*** Opening Data to use ***
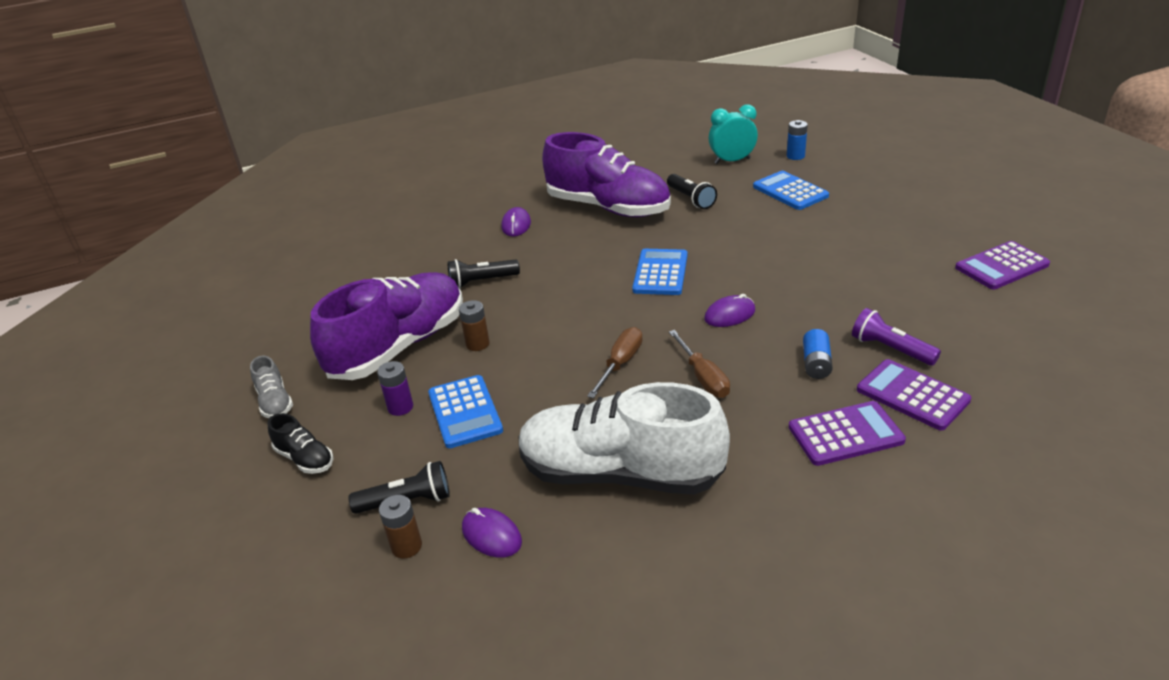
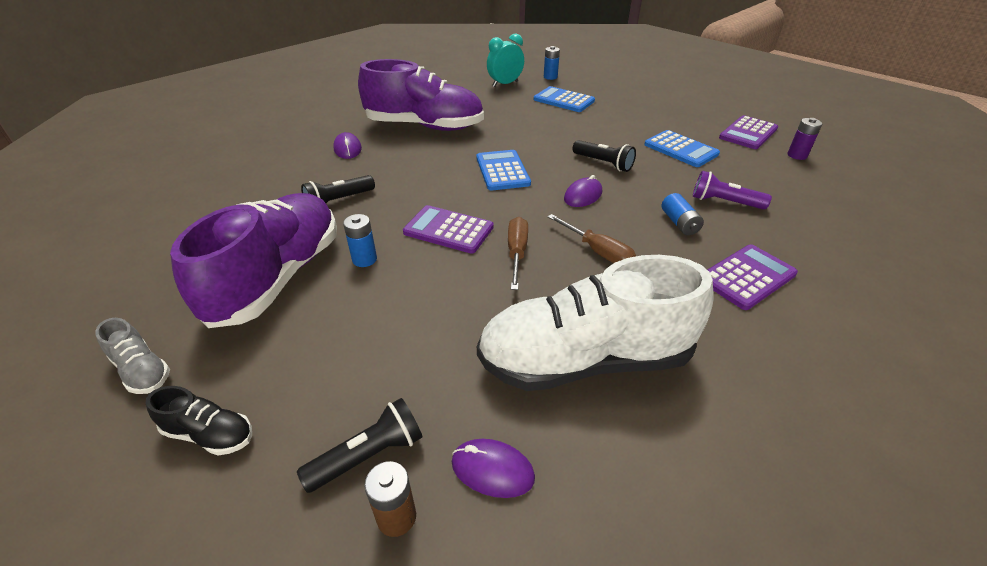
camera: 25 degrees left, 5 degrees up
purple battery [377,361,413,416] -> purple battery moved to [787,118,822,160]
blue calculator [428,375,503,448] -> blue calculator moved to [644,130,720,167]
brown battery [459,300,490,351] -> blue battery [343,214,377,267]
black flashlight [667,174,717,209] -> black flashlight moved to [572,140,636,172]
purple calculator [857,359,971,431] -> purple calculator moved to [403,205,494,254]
*** Closing Data to use ***
*** Opening Data to use ***
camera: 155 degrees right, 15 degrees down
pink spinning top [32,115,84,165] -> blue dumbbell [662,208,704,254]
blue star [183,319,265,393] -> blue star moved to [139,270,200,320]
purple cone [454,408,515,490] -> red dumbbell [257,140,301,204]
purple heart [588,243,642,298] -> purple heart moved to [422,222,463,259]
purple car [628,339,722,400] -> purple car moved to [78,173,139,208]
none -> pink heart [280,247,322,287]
*** Closing Data to use ***
*** Opening Data to use ***
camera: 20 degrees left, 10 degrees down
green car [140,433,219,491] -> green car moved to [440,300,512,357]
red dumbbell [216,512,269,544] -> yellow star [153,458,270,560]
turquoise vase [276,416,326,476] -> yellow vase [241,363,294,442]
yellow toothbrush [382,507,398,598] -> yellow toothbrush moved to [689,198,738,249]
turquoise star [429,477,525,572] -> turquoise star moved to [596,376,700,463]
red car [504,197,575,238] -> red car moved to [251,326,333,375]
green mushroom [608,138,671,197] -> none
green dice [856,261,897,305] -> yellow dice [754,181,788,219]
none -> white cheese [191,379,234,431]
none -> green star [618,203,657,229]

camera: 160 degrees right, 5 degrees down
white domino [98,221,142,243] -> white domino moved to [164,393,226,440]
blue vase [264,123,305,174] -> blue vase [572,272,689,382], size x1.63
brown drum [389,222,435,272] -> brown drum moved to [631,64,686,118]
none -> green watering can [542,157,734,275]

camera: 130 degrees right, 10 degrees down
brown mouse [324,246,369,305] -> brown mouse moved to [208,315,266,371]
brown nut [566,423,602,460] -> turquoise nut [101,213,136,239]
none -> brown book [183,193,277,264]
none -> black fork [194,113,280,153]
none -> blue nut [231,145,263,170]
*** Closing Data to use ***
■ **Exercise prompt**
Return only the lines between the one holding "camera: 25 degrees left, 5 degrees up" and the one holding "black flashlight [667,174,717,209]", inclusive, exactly as they appear above.

■ **Task response**
camera: 25 degrees left, 5 degrees up
purple battery [377,361,413,416] -> purple battery moved to [787,118,822,160]
blue calculator [428,375,503,448] -> blue calculator moved to [644,130,720,167]
brown battery [459,300,490,351] -> blue battery [343,214,377,267]
black flashlight [667,174,717,209] -> black flashlight moved to [572,140,636,172]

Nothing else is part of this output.